[Data records]
□ □ □ □ □

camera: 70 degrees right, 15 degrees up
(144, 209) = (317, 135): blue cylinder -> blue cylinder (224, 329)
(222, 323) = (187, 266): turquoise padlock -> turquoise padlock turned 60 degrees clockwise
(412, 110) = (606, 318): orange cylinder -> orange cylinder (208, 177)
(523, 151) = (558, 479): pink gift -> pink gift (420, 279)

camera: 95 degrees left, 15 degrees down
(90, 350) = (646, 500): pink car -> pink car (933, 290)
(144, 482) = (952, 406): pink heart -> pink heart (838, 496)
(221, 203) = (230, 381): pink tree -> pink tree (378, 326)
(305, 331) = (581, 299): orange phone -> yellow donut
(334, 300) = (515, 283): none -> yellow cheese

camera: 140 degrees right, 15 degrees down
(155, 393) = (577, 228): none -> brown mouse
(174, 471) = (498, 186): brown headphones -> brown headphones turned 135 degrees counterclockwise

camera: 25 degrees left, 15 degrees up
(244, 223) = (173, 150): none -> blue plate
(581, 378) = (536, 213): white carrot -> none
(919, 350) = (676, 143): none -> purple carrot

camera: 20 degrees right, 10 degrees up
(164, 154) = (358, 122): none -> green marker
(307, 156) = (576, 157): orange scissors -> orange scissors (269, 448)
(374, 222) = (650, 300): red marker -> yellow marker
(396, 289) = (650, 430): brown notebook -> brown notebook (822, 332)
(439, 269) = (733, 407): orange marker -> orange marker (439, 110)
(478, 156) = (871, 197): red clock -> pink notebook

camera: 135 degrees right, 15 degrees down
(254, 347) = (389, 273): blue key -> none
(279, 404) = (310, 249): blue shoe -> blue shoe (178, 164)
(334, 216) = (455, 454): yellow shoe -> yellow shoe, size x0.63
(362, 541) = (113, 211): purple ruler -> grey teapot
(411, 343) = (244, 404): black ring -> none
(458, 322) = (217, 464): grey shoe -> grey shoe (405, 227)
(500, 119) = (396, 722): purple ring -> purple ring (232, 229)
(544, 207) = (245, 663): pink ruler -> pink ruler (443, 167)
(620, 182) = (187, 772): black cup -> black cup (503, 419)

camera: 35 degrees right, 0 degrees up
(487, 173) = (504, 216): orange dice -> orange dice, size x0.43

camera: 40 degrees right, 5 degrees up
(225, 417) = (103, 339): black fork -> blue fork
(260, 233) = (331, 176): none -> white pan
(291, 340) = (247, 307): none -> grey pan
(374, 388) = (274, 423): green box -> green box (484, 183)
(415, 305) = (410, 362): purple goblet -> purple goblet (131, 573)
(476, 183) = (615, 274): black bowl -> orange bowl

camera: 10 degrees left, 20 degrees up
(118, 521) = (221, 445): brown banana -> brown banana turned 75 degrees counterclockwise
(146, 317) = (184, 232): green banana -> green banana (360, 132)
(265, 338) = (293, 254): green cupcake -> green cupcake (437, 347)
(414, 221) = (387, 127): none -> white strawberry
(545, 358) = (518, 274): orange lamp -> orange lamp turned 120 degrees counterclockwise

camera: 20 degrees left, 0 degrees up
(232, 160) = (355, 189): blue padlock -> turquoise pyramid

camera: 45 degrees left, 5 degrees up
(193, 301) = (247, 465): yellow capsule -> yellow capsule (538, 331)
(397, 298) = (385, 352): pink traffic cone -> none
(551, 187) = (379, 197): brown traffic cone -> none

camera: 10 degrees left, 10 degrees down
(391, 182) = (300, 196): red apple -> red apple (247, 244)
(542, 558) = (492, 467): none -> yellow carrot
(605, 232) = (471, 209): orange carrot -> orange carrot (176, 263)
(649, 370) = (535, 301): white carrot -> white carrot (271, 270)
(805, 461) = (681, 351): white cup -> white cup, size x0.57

□ □ □ □ □

_TASK TO CARRY OUT_: Using the entries above, give back exactly the line containing "(90, 350) = (646, 500): pink", the line containing "(155, 393) = (577, 228): none -> brown mouse", and every line between them, and nothing else.

_EXPECTED ANSWER_:
(90, 350) = (646, 500): pink car -> pink car (933, 290)
(144, 482) = (952, 406): pink heart -> pink heart (838, 496)
(221, 203) = (230, 381): pink tree -> pink tree (378, 326)
(305, 331) = (581, 299): orange phone -> yellow donut
(334, 300) = (515, 283): none -> yellow cheese

camera: 140 degrees right, 15 degrees down
(155, 393) = (577, 228): none -> brown mouse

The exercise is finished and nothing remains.